The entries that follow should be repeated exactly, with no pictures kept.
== EXERCISE INPUTS ==
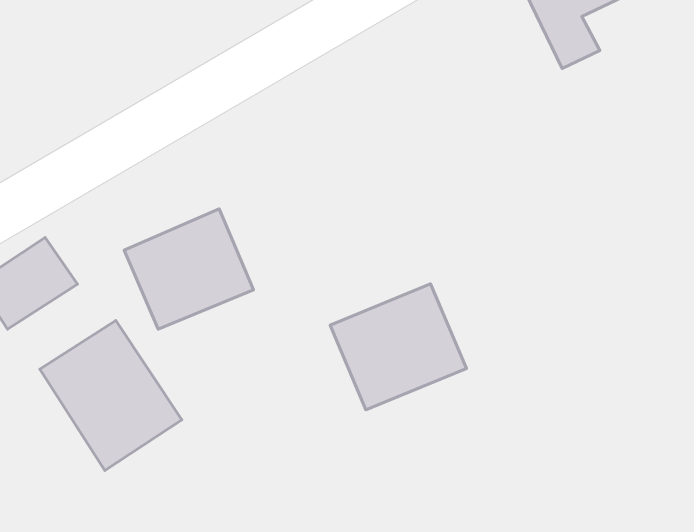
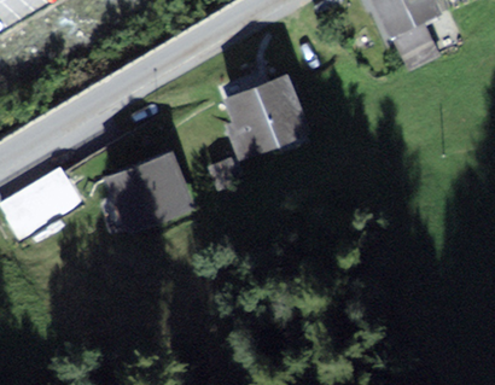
building: [330,284,466,410] -> [217,75,309,159]
building: [40,320,182,470] -> none

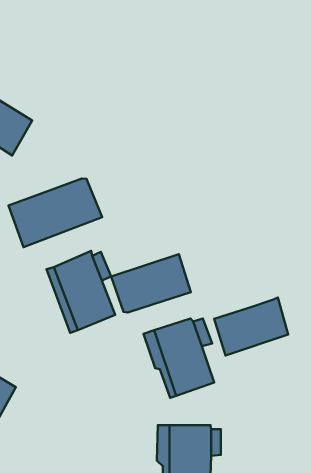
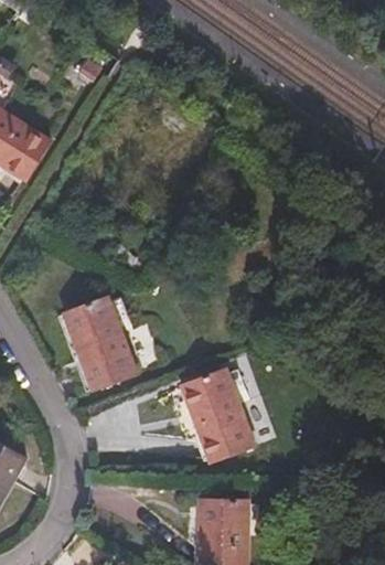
building: [9,178,102,247] -> none
building: [111,254,191,312] -> none
building: [214,297,288,355] -> none

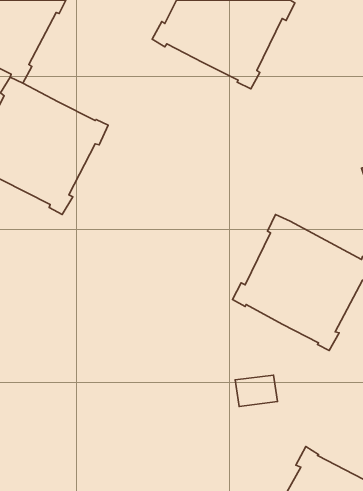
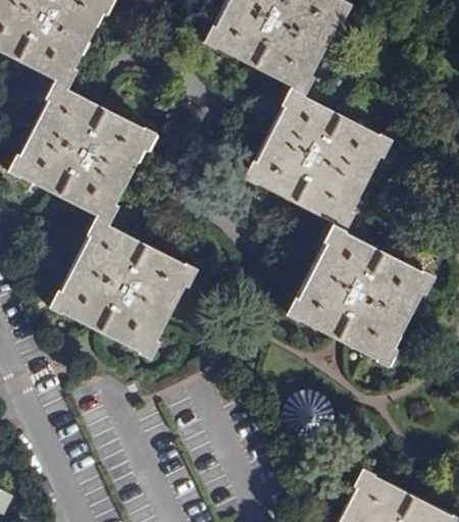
building: none -> [244,87,393,231]
building: none -> [49,217,197,359]

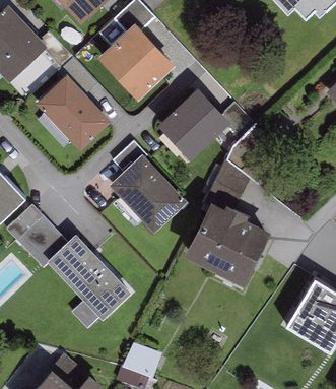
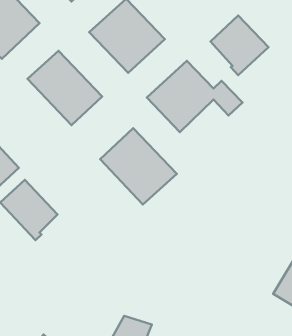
building: none -> [211,16,268,75]
building: [183,199,270,283] -> none
building: [47,235,131,332] -> none

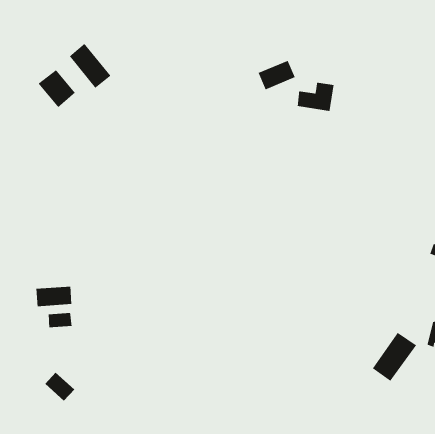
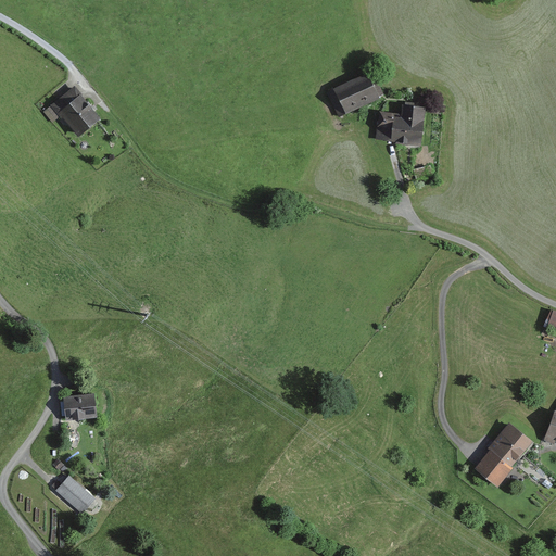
building: [69,43,112,89] -> none
building: [36,286,72,307] -> none

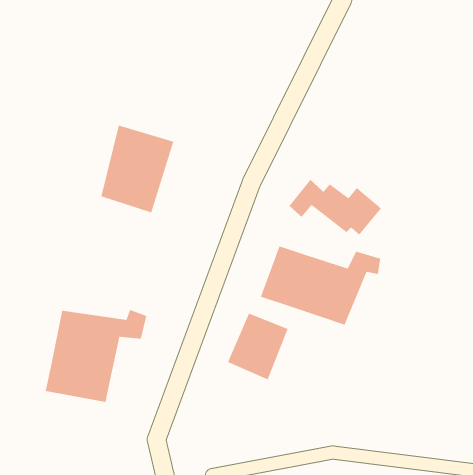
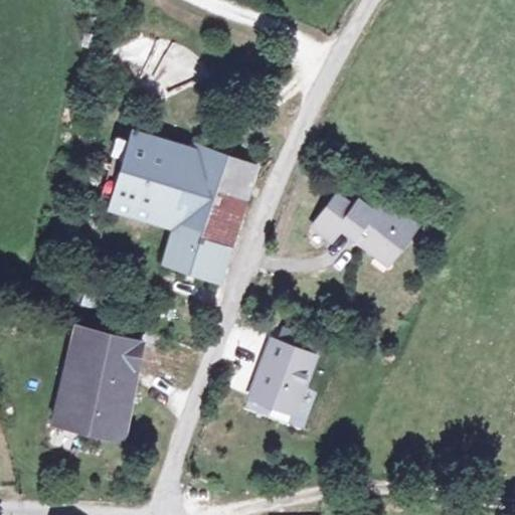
building: none -> [165,153,252,285]
building: [260,245,381,326] -> none

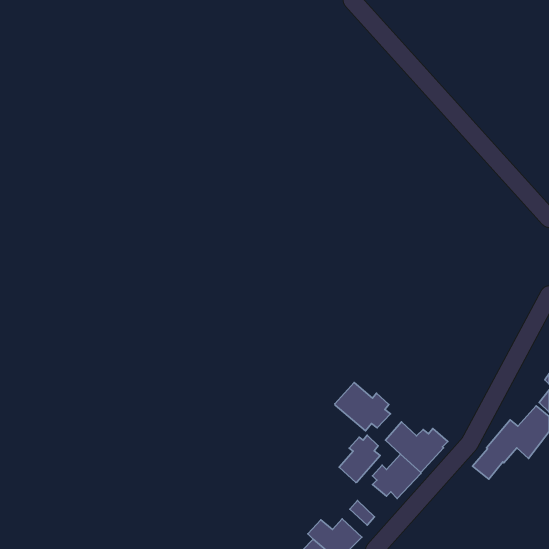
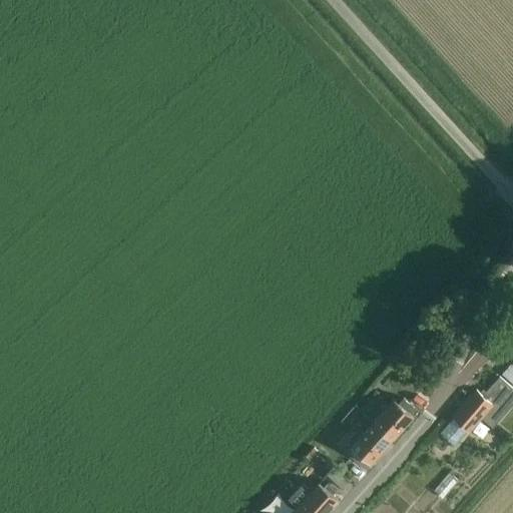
building: [335,382,390,431] -> none
building: [339,435,380,483] -> none

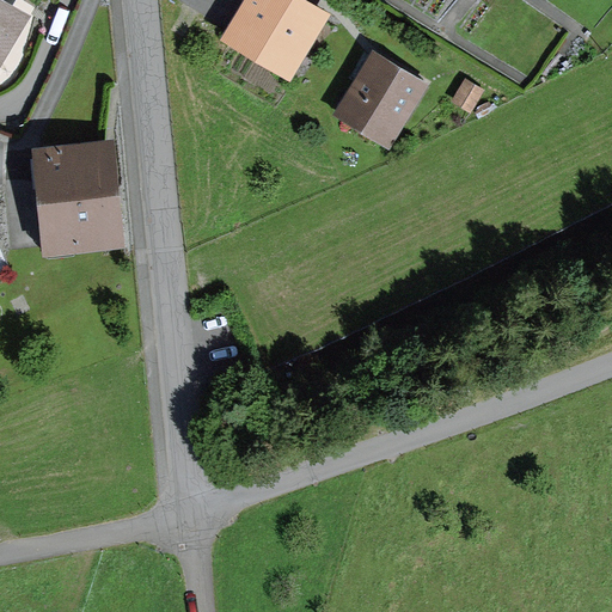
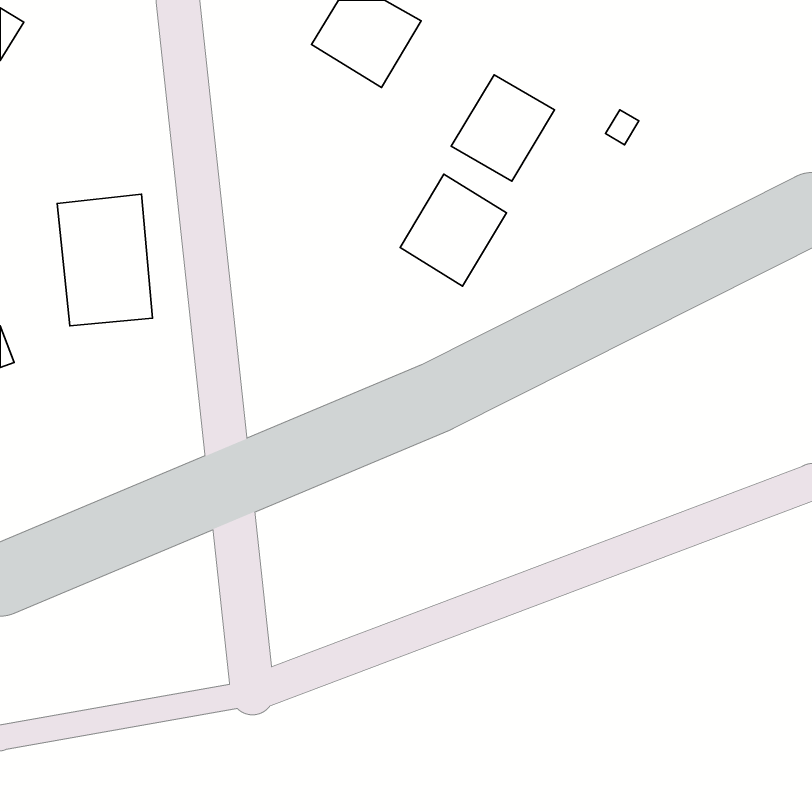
building: none -> [400,174,506,286]

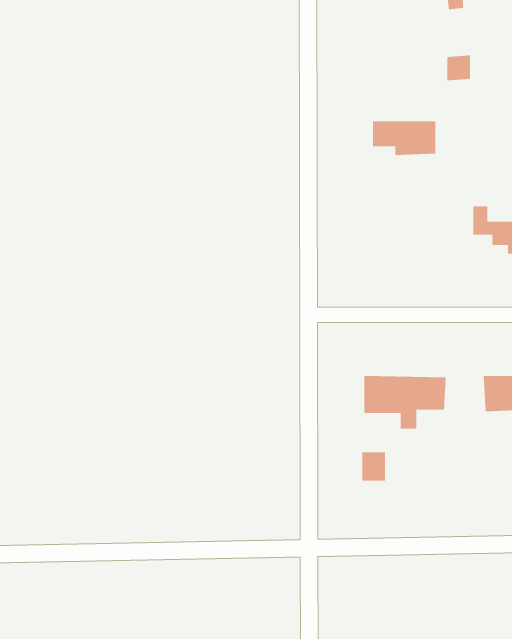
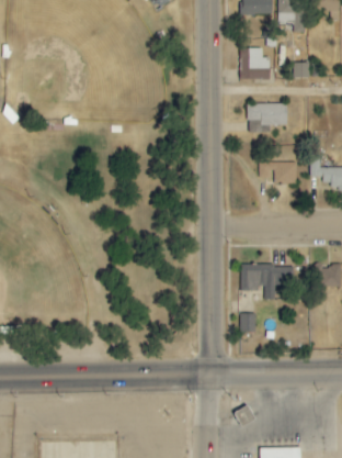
building: none -> [240,48,270,81]
building: none -> [259,163,296,186]

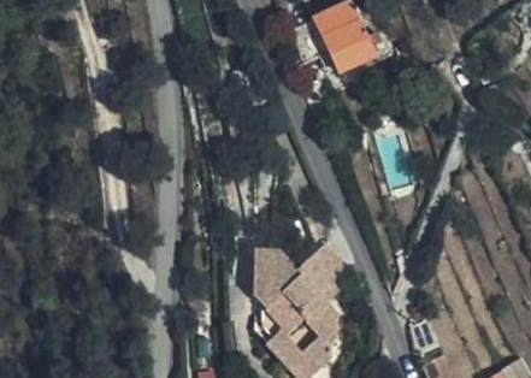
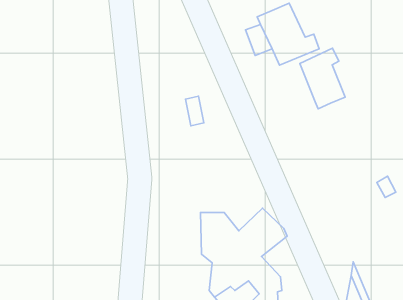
building: none -> [300,48,345,109]

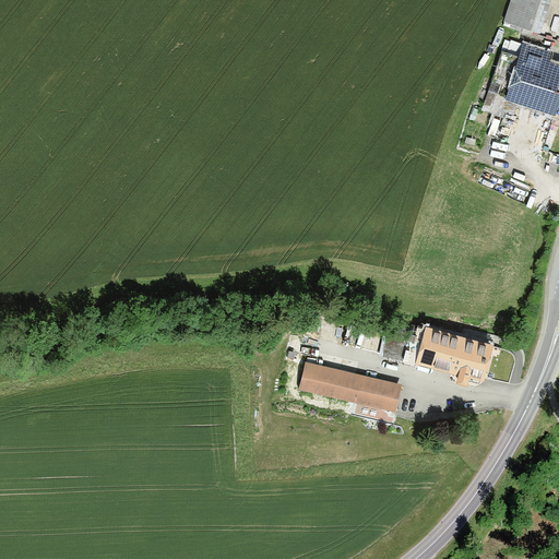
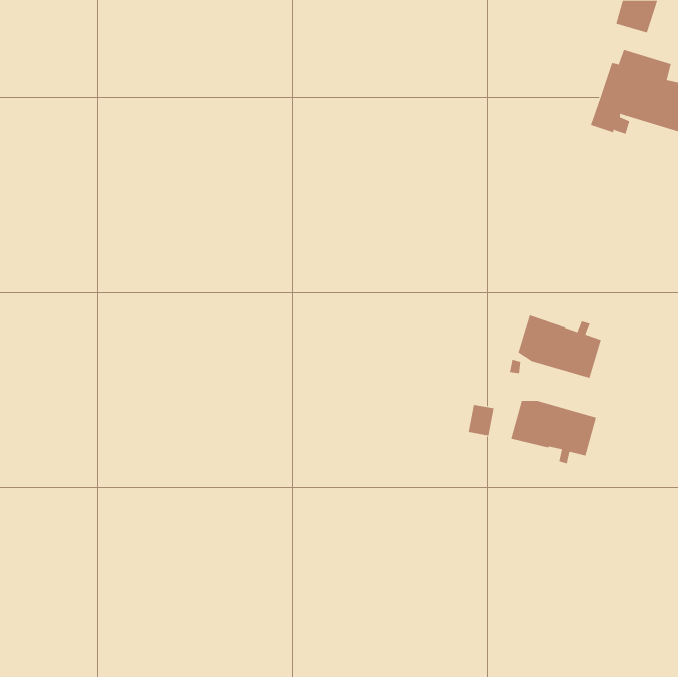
building: none -> [518,314,602,379]
building: [304,367,400,409] -> none

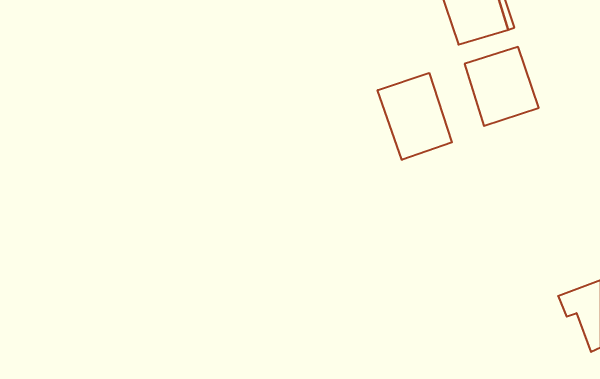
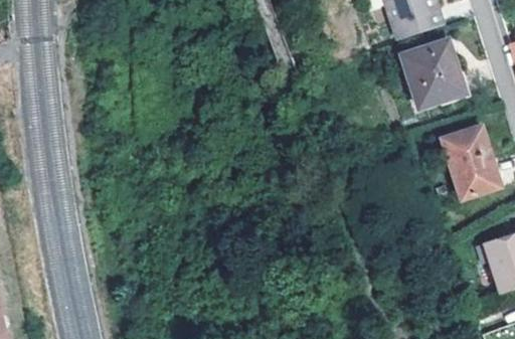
building: [378,73,452,160] -> none
building: none -> [441,126,497,196]

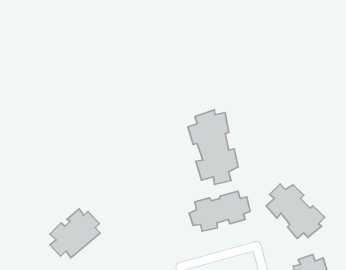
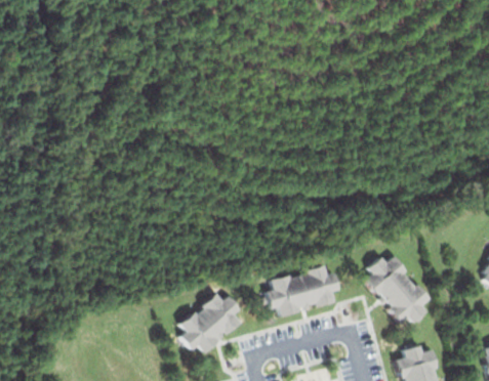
building: [188,110,238,184] -> none
building: [50,209,100,258] -> [177,293,241,354]

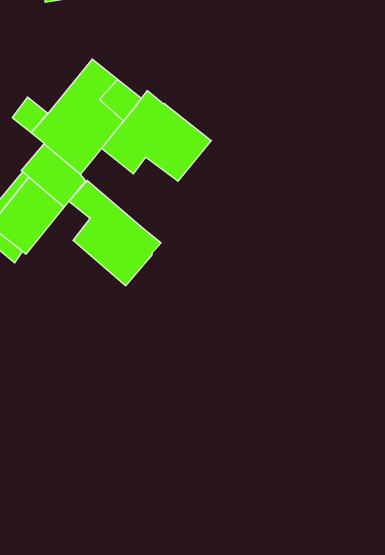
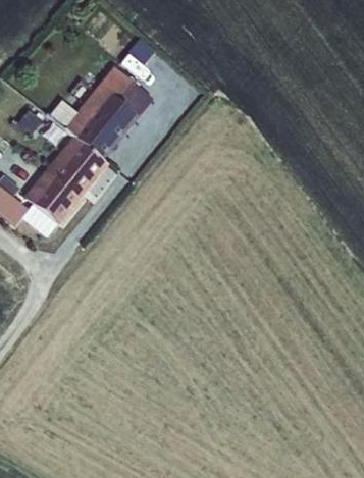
building: [102,91,211,181] -> none
building: [69,180,161,286] -> none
===
### WRITTEN RESPONSE
building: [330,284,466,410] -> [217,75,309,159]
building: [40,320,182,470] -> none

building: [9,178,102,247] -> none
building: [111,254,191,312] -> none
building: [214,297,288,355] -> none

building: none -> [244,87,393,231]
building: none -> [49,217,197,359]

building: none -> [211,16,268,75]
building: [183,199,270,283] -> none
building: [47,235,131,332] -> none

building: [69,43,112,89] -> none
building: [36,286,72,307] -> none

building: none -> [165,153,252,285]
building: [260,245,381,326] -> none

building: [335,382,390,431] -> none
building: [339,435,380,483] -> none

building: none -> [400,174,506,286]

building: none -> [240,48,270,81]
building: none -> [259,163,296,186]

building: none -> [300,48,345,109]

building: none -> [518,314,602,379]
building: [304,367,400,409] -> none

building: [378,73,452,160] -> none
building: none -> [441,126,497,196]

building: [188,110,238,184] -> none
building: [50,209,100,258] -> [177,293,241,354]

building: [102,91,211,181] -> none
building: [69,180,161,286] -> none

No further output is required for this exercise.